**TASK TO COMPLETE**: Only the lines from the start of the entries through the line with "replace,jajko [niebieski],<375 259" should be returned, each exactly as it stands, and no pictures.

**PROVIDED DATA**:
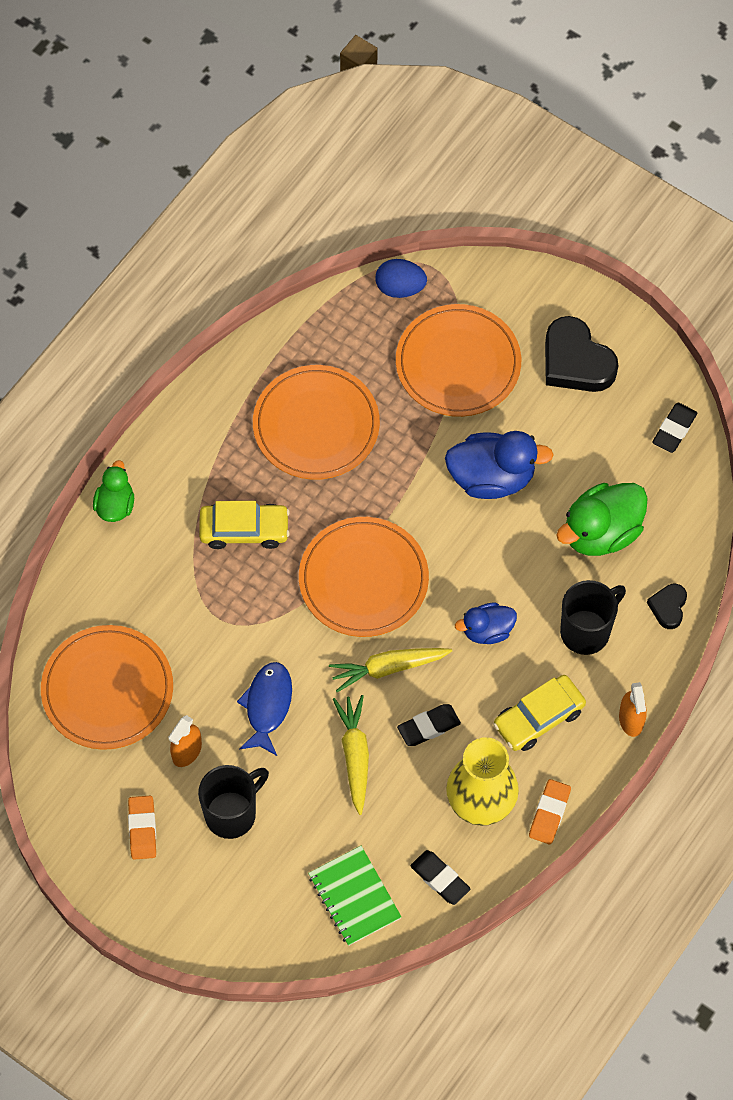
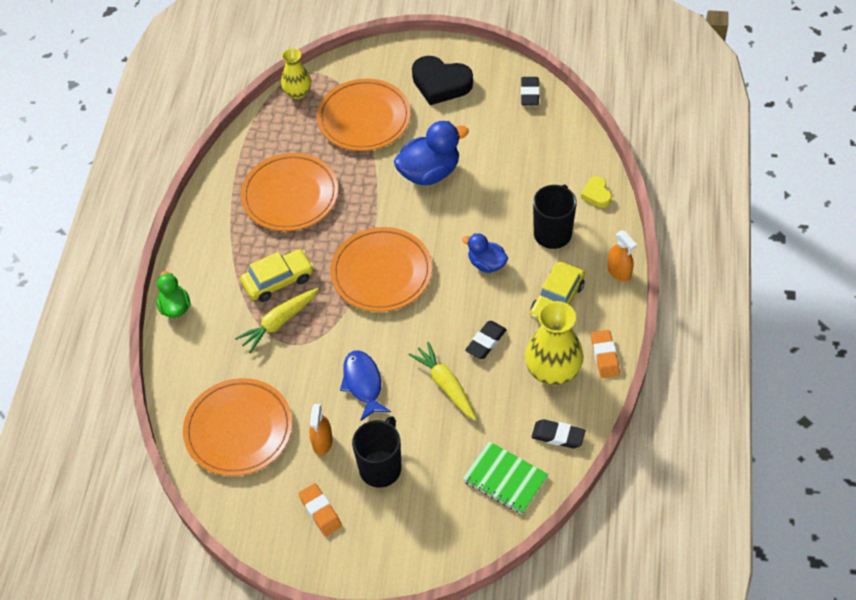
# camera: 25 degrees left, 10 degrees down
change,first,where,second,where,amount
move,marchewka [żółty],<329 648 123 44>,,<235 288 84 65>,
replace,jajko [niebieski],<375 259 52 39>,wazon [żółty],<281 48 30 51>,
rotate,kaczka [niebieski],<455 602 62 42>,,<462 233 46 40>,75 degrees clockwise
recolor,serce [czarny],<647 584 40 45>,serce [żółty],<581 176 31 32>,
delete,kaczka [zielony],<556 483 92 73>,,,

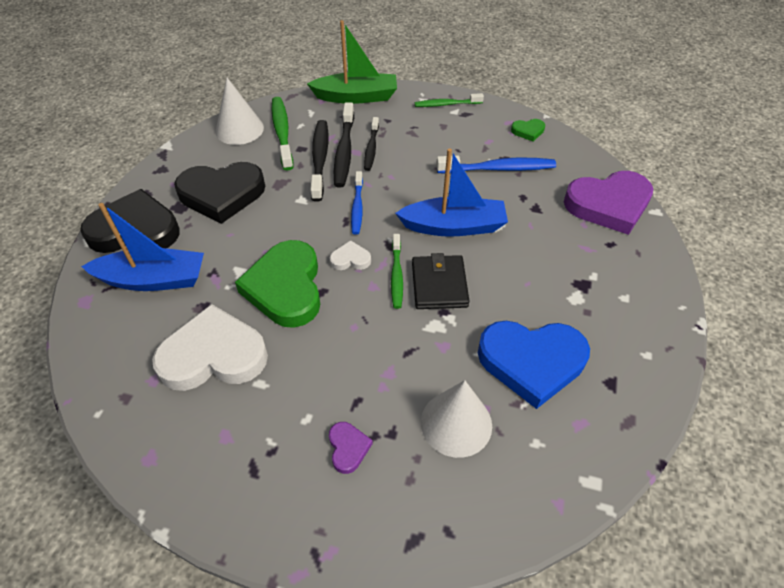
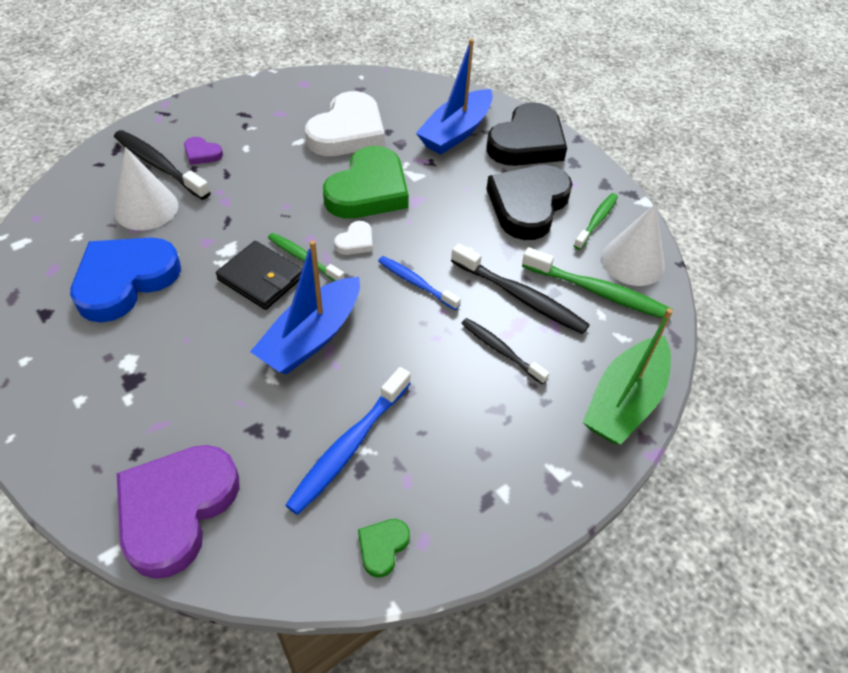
# camera: 125 degrees right, 0 degrees up
change,first,where,second,where,amount
move,szczoteczka do zębów [czarny],<334 102 20 86>,,<114 130 97 70>,
rotate,serce [zielony],<235 240 85 88>,,<323 146 86 73>,90 degrees clockwise
move,szczoteczka do zębów [zielony],<415 93 69 14>,,<574 193 44 57>,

**ANSWER BOX**:
# camera: 25 degrees left, 10 degrees down
change,first,where,second,where,amount
move,marchewka [żółty],<329 648 123 44>,,<235 288 84 65>,
replace,jajko [niebieski],<375 259 52 39>,wazon [żółty],<281 48 30 51>,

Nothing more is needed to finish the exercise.